> Data to use:
- - - -

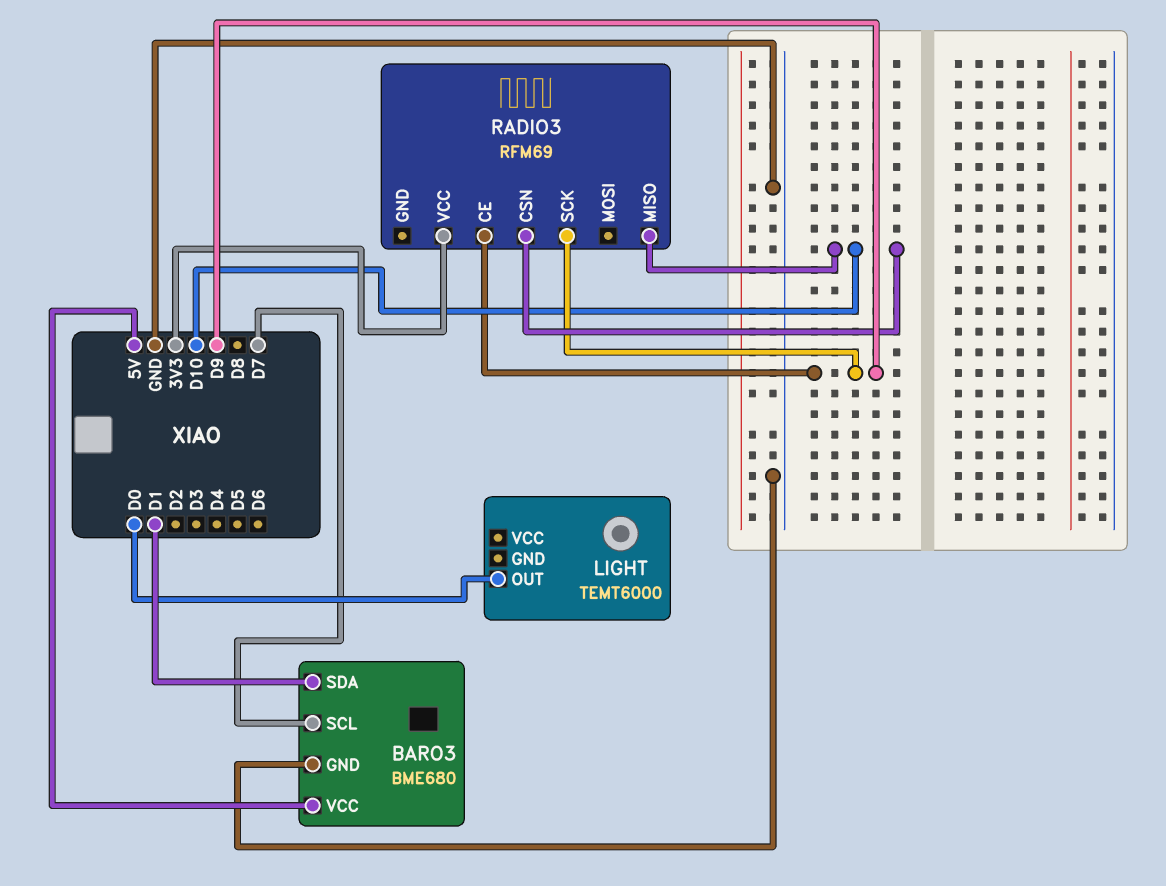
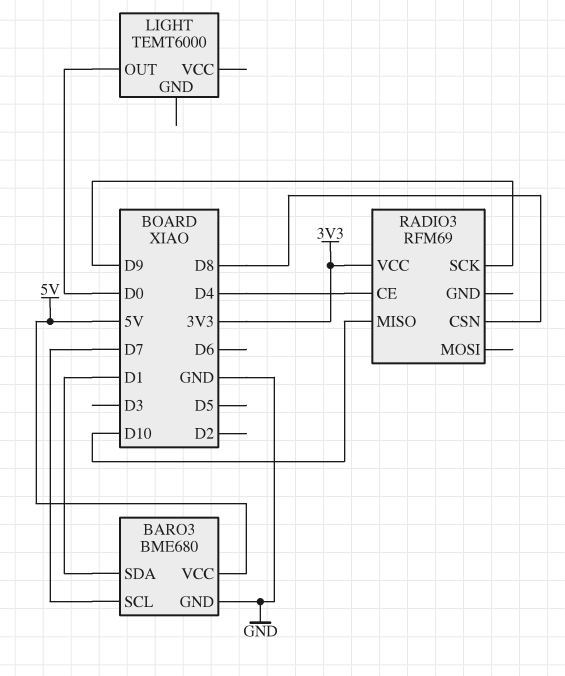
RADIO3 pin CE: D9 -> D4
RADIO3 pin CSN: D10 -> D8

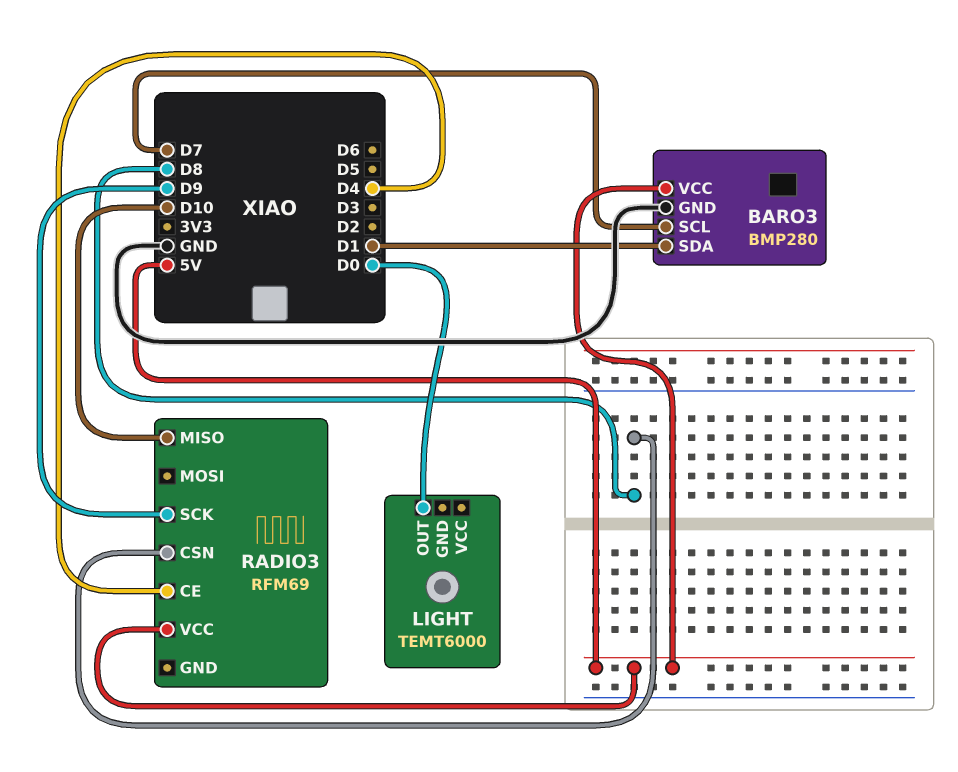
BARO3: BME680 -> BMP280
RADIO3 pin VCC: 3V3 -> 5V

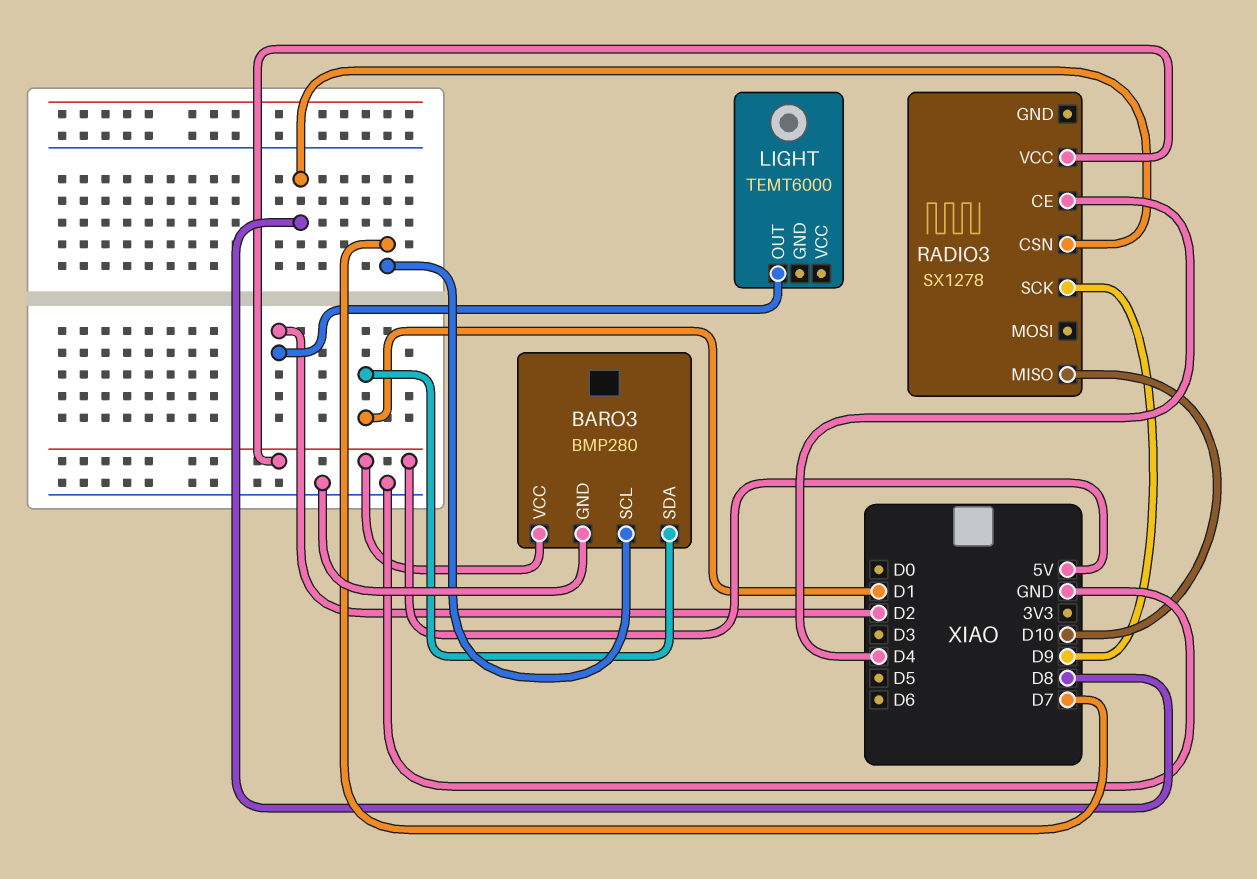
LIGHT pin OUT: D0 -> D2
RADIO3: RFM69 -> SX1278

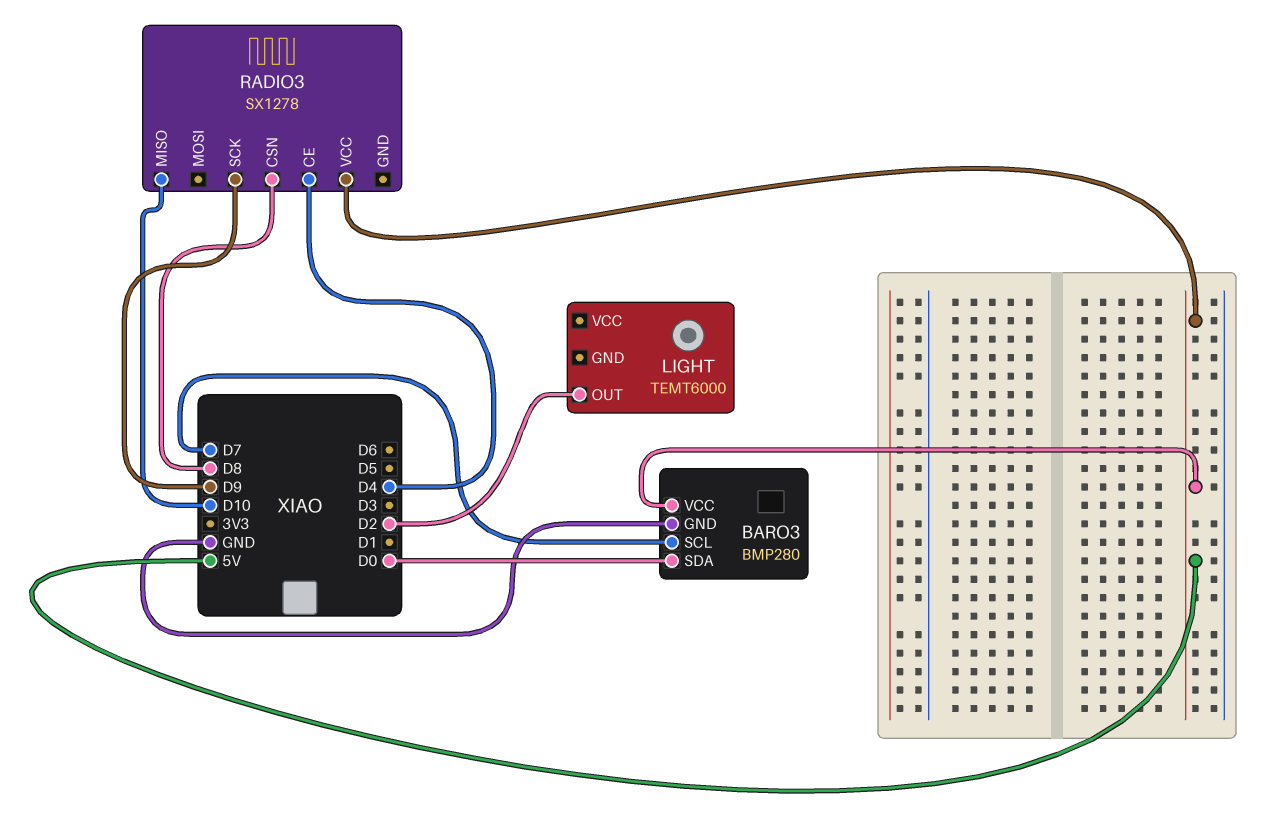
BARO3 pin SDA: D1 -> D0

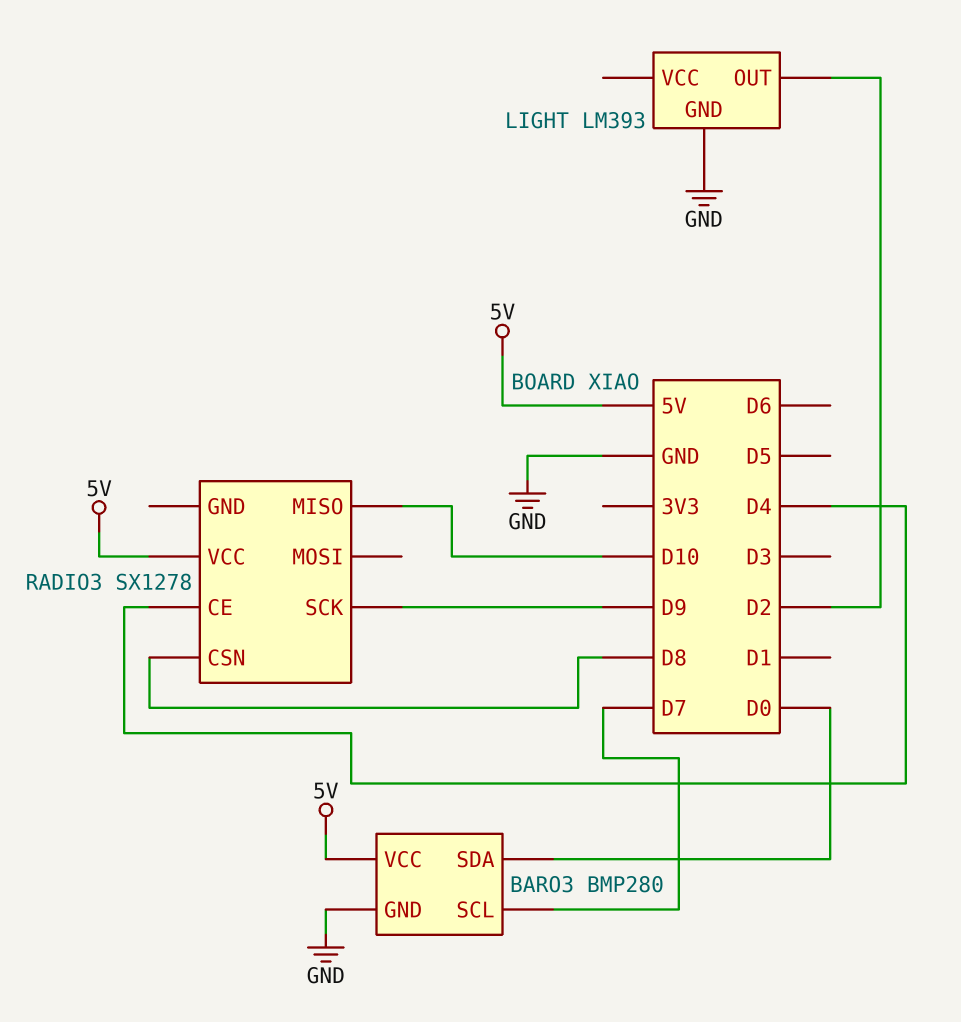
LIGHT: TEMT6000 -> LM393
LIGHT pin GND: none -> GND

- - - -

> Requirement: If a line in the entries above contains "LIGHT", report it.

> Exercise answer:
LIGHT pin OUT: D0 -> D2
LIGHT: TEMT6000 -> LM393
LIGHT pin GND: none -> GND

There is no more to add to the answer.